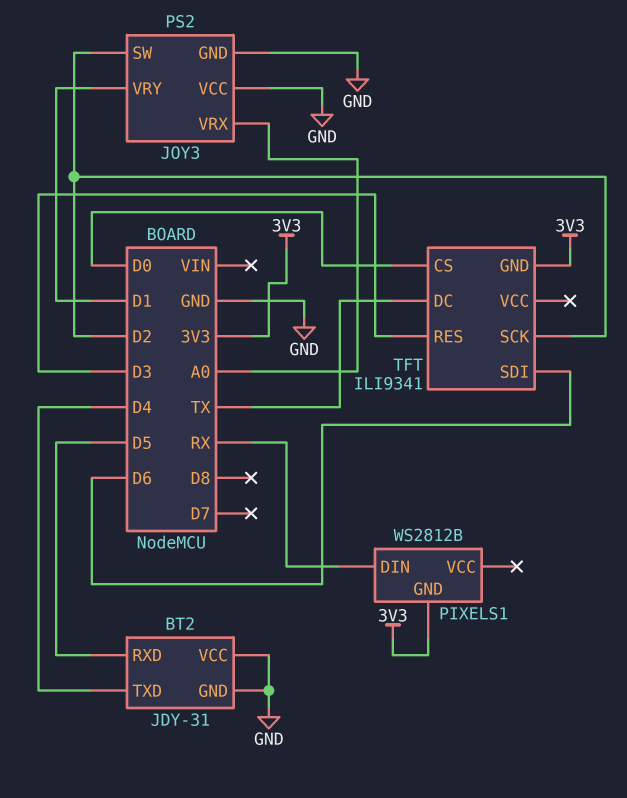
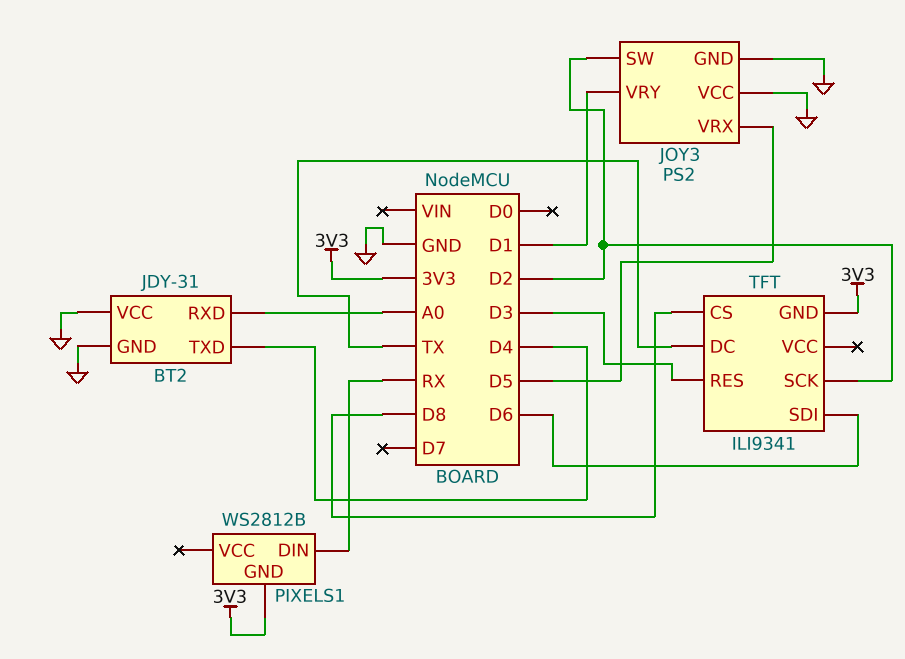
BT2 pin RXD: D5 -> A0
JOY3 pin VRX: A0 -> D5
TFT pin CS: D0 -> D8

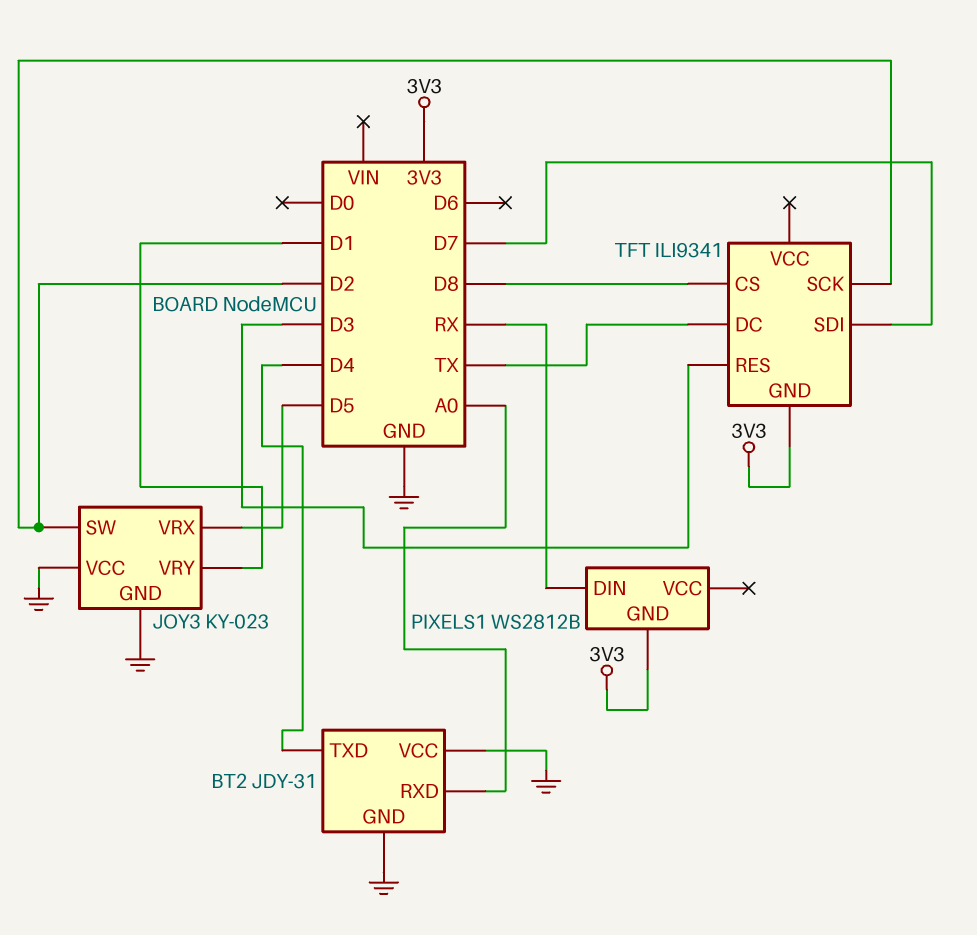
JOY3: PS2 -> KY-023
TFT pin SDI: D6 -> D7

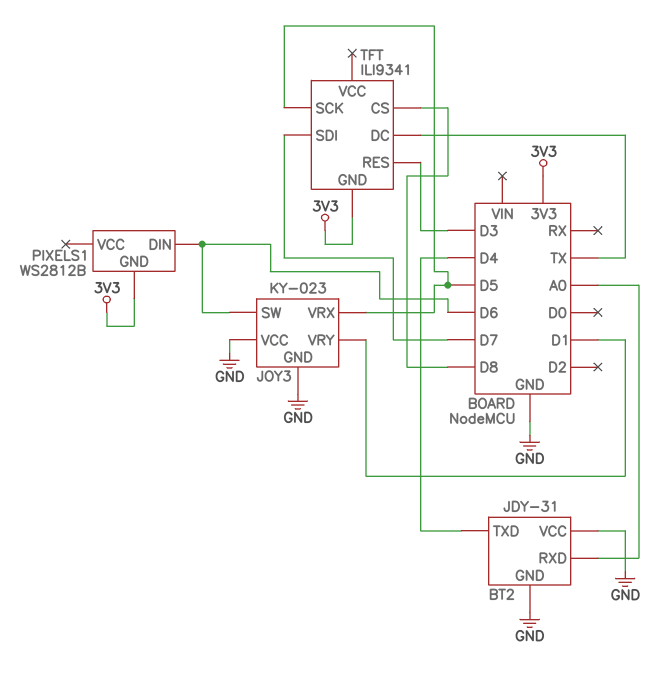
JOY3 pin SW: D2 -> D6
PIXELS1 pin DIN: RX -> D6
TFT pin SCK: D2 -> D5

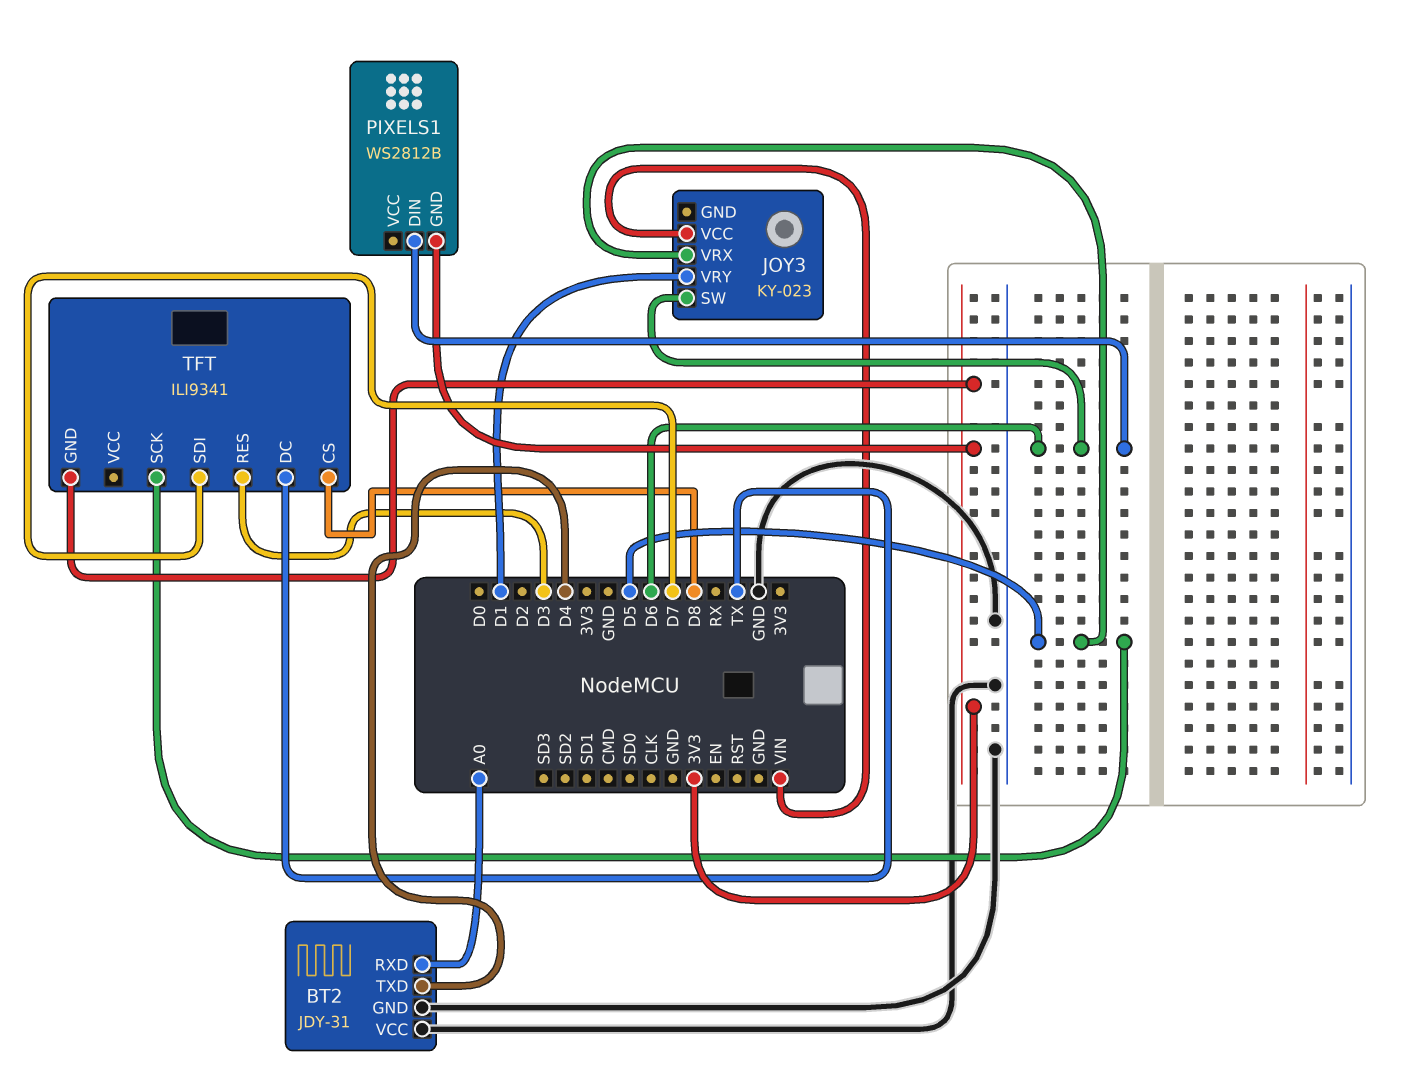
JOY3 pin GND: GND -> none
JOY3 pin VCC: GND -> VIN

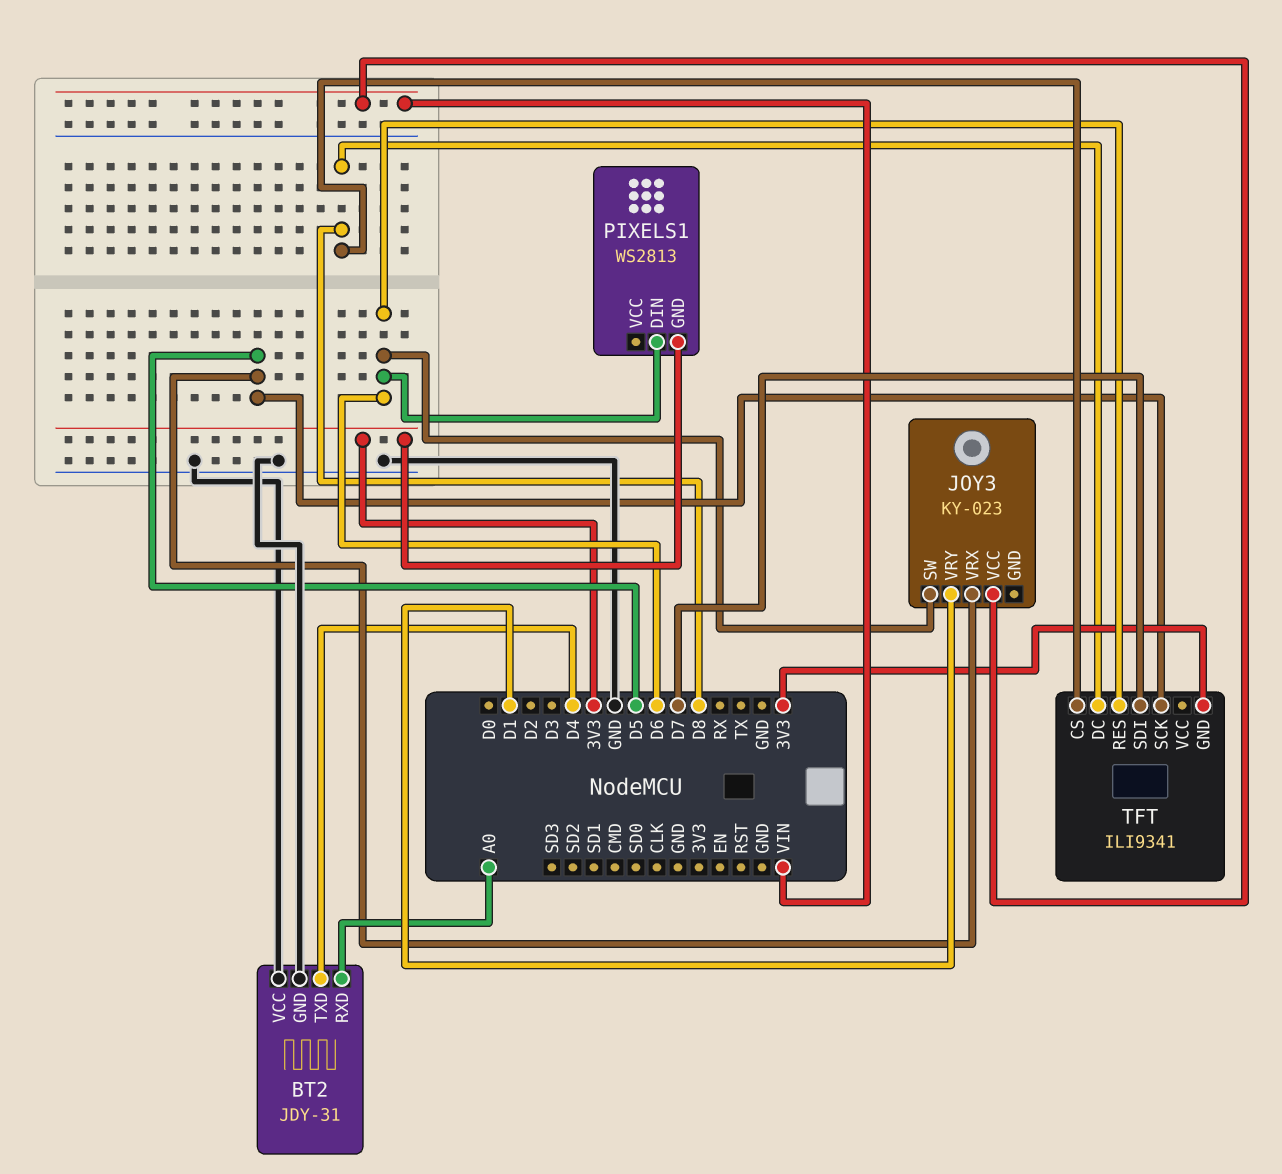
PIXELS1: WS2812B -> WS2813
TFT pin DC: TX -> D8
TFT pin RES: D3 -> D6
---
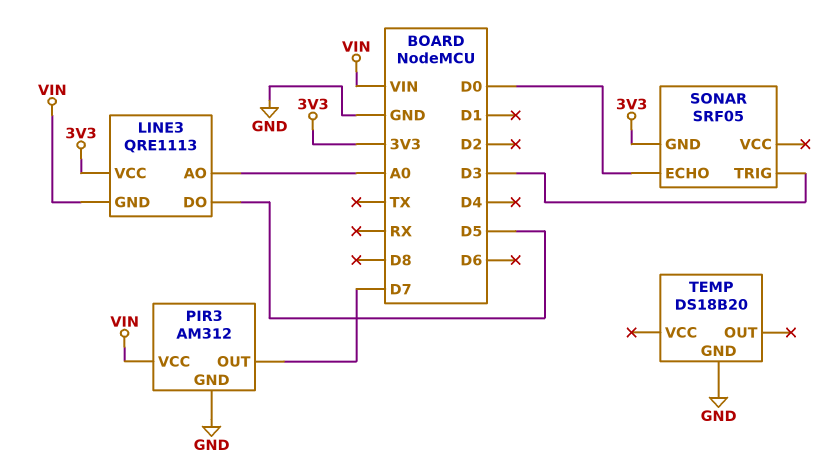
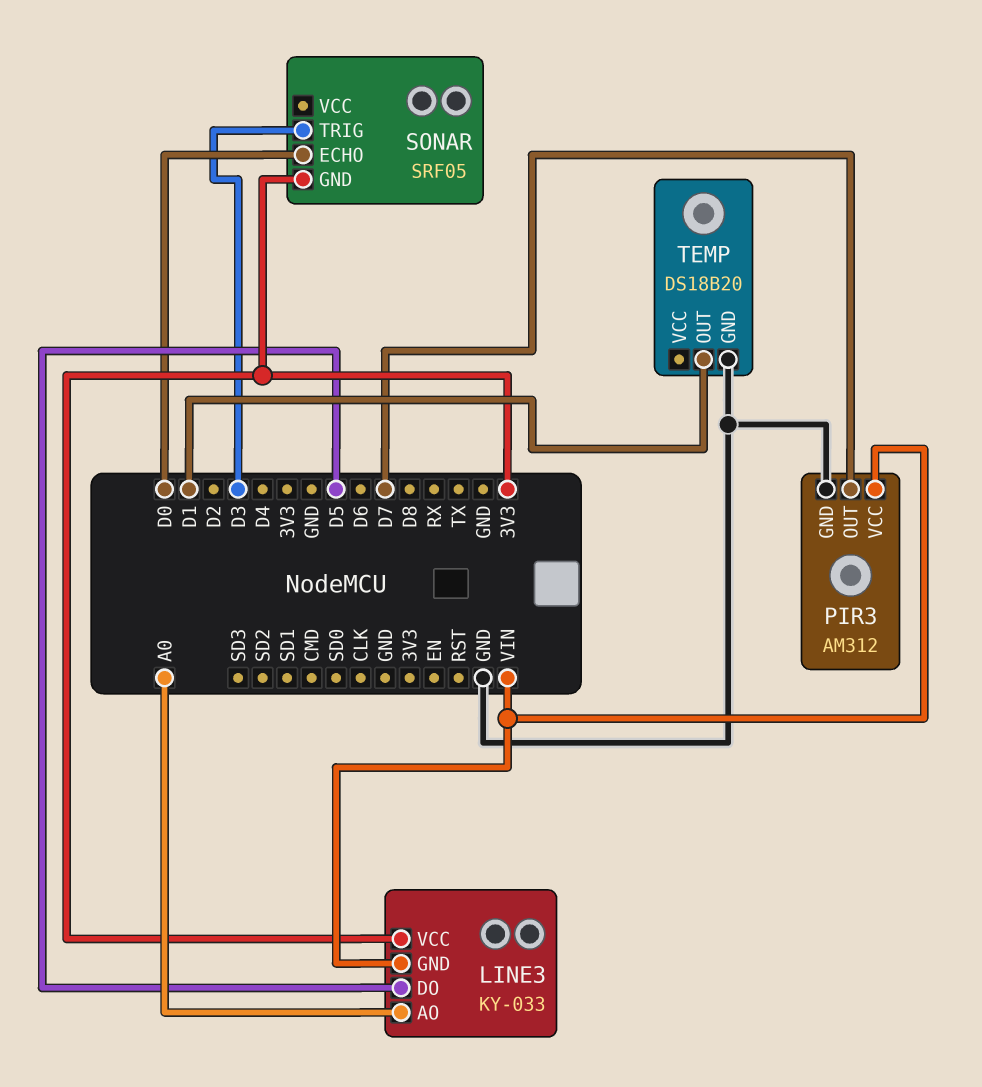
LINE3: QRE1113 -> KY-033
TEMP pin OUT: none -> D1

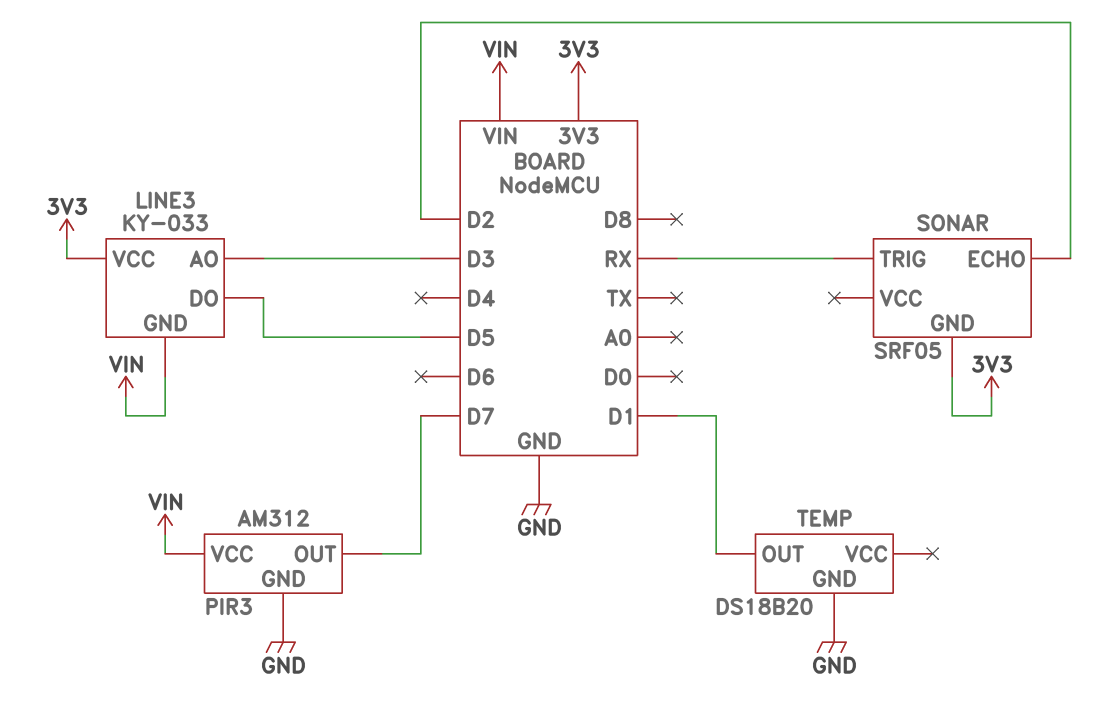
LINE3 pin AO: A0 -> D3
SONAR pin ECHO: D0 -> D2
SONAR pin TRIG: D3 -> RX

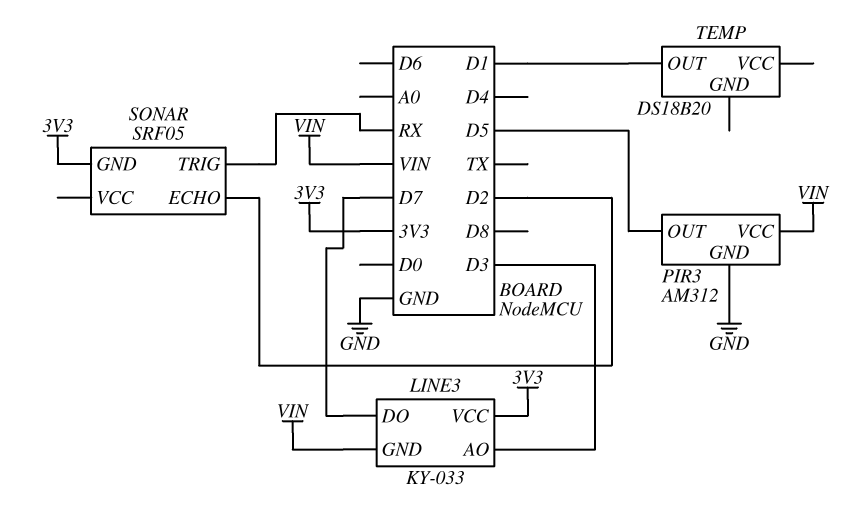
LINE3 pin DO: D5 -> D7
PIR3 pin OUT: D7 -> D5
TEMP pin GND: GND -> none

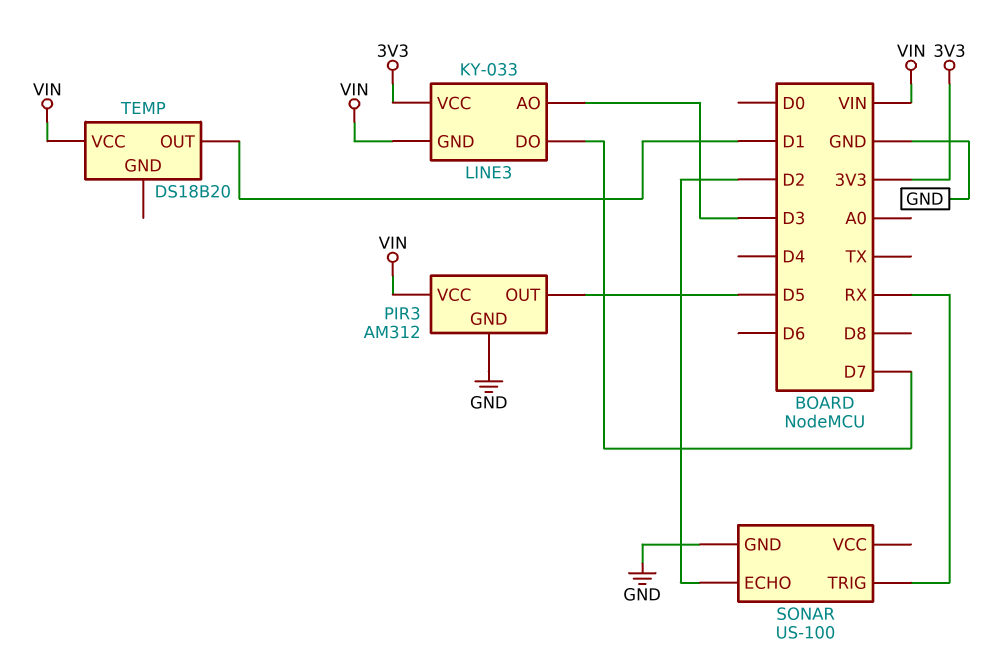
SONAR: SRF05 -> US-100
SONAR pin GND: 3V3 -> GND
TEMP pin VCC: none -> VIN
---
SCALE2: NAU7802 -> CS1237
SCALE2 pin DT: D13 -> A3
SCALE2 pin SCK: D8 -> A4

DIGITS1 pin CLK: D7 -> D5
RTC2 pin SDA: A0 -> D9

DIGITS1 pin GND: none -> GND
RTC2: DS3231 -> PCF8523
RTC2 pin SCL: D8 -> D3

▶ [WORK ORDER] For the listing above, print only the lines starting at the line containing "SCALE2 pin SCK: D8 -> A4" and ending at the line containing "RTC2 pin SCL: D8 -> D3", exactly, both included.

▶ [REPLY TO THE TASK]
SCALE2 pin SCK: D8 -> A4

DIGITS1 pin CLK: D7 -> D5
RTC2 pin SDA: A0 -> D9

DIGITS1 pin GND: none -> GND
RTC2: DS3231 -> PCF8523
RTC2 pin SCL: D8 -> D3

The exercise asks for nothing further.